PROBLEM: From the line with "green round brick C4" through the line with "none -> black brick J1:K1 level 1", inclusive, return each line of the data below exactly and leave the rest out.

Before-and-after object listings:

*** Block opens ***

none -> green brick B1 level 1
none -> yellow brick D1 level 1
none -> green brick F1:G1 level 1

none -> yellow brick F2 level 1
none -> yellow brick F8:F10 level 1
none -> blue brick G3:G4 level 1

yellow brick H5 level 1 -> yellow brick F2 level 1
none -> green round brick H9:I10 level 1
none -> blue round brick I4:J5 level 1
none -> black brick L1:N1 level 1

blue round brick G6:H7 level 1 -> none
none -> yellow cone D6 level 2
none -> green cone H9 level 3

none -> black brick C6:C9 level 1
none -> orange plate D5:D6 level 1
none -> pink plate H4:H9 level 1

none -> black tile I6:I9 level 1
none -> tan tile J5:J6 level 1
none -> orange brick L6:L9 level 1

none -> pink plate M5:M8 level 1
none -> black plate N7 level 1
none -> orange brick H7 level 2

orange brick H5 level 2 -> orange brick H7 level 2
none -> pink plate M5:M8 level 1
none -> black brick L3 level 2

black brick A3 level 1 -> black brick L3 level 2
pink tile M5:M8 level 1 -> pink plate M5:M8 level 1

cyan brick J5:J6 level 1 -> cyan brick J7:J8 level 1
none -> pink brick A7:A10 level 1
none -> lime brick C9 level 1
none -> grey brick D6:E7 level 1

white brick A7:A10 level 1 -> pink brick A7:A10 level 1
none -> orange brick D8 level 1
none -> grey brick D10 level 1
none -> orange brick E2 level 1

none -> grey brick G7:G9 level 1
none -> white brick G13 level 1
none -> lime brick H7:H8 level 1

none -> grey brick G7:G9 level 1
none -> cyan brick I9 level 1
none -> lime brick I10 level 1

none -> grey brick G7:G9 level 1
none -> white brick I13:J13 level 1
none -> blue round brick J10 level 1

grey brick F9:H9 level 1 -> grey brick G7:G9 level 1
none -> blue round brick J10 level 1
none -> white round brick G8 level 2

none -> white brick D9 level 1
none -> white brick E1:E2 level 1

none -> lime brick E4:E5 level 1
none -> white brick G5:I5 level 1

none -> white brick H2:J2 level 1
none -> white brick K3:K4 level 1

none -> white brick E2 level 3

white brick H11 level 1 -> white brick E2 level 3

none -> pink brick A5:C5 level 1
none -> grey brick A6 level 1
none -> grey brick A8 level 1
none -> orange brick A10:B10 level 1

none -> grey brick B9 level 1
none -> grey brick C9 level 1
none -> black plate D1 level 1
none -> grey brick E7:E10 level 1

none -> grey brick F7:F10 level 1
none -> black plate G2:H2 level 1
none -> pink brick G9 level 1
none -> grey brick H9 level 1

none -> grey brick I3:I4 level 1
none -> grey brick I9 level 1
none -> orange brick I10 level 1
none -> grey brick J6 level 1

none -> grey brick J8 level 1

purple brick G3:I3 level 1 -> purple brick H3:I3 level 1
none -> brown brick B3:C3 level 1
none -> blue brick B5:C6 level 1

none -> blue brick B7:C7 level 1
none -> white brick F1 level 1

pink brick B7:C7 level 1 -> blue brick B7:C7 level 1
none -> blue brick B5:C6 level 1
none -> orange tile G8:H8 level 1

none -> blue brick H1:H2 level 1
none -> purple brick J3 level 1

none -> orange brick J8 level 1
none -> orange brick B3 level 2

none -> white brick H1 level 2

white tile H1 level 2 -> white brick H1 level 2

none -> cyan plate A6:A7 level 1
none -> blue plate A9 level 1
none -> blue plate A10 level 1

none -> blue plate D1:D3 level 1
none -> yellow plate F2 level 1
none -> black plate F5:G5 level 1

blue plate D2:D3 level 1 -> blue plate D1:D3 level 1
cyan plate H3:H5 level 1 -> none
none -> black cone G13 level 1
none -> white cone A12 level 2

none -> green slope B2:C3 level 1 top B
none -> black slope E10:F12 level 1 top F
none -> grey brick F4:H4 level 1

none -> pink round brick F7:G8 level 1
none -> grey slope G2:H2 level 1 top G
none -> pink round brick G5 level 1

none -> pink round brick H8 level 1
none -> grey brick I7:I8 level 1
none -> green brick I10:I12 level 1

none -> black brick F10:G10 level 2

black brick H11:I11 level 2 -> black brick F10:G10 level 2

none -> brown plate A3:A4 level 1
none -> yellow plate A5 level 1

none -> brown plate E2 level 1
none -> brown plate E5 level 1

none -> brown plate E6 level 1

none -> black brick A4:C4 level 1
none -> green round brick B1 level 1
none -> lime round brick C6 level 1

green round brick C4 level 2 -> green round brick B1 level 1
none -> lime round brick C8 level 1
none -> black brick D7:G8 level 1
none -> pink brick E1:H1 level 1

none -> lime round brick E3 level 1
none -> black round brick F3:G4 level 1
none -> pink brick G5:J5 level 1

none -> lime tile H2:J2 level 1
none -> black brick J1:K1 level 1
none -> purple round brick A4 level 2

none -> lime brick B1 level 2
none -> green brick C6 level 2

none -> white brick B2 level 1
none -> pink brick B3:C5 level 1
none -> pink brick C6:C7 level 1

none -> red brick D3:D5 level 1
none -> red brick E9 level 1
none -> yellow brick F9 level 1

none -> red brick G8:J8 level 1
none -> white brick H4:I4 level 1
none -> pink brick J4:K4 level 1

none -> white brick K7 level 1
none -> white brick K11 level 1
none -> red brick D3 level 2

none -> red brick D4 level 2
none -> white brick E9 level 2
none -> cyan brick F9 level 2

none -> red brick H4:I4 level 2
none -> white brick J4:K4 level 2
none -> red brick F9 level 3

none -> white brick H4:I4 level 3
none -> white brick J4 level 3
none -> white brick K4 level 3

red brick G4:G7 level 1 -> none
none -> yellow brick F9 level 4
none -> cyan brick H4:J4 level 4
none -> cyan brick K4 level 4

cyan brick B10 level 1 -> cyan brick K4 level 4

*** Block closes ***

RESULT BELOW:
green round brick C4 level 2 -> green round brick B1 level 1
none -> lime round brick C8 level 1
none -> black brick D7:G8 level 1
none -> pink brick E1:H1 level 1

none -> lime round brick E3 level 1
none -> black round brick F3:G4 level 1
none -> pink brick G5:J5 level 1

none -> lime tile H2:J2 level 1
none -> black brick J1:K1 level 1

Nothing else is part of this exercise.